**Activity**.
Return the lines from the start of the data through the line with "grey brick A3:A4 level 2 -> none". Include both of those lines and no others.

[Stored items from a collection]
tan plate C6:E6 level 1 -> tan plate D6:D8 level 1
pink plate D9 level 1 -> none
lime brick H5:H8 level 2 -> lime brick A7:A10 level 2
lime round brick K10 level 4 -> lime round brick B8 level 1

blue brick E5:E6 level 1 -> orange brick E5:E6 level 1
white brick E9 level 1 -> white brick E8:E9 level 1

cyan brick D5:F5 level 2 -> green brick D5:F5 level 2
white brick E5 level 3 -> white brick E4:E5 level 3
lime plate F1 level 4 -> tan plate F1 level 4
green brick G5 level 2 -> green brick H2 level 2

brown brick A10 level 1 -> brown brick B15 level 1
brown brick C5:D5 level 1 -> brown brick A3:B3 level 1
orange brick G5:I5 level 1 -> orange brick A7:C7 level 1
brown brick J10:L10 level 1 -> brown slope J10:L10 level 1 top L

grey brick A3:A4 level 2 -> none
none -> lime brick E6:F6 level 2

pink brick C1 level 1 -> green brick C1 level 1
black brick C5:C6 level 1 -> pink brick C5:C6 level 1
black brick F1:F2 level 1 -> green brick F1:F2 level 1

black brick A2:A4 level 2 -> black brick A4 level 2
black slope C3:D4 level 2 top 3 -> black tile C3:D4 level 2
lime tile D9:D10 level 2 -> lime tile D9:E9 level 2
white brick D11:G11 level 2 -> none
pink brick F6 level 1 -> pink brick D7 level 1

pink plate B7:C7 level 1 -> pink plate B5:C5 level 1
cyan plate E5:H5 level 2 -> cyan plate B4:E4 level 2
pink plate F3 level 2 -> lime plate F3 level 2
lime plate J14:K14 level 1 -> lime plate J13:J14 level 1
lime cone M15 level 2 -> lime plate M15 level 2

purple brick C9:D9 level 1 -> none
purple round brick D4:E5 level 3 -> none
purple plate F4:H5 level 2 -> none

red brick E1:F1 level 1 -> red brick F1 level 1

**Answer section**.
tan plate C6:E6 level 1 -> tan plate D6:D8 level 1
pink plate D9 level 1 -> none
lime brick H5:H8 level 2 -> lime brick A7:A10 level 2
lime round brick K10 level 4 -> lime round brick B8 level 1

blue brick E5:E6 level 1 -> orange brick E5:E6 level 1
white brick E9 level 1 -> white brick E8:E9 level 1

cyan brick D5:F5 level 2 -> green brick D5:F5 level 2
white brick E5 level 3 -> white brick E4:E5 level 3
lime plate F1 level 4 -> tan plate F1 level 4
green brick G5 level 2 -> green brick H2 level 2

brown brick A10 level 1 -> brown brick B15 level 1
brown brick C5:D5 level 1 -> brown brick A3:B3 level 1
orange brick G5:I5 level 1 -> orange brick A7:C7 level 1
brown brick J10:L10 level 1 -> brown slope J10:L10 level 1 top L

grey brick A3:A4 level 2 -> none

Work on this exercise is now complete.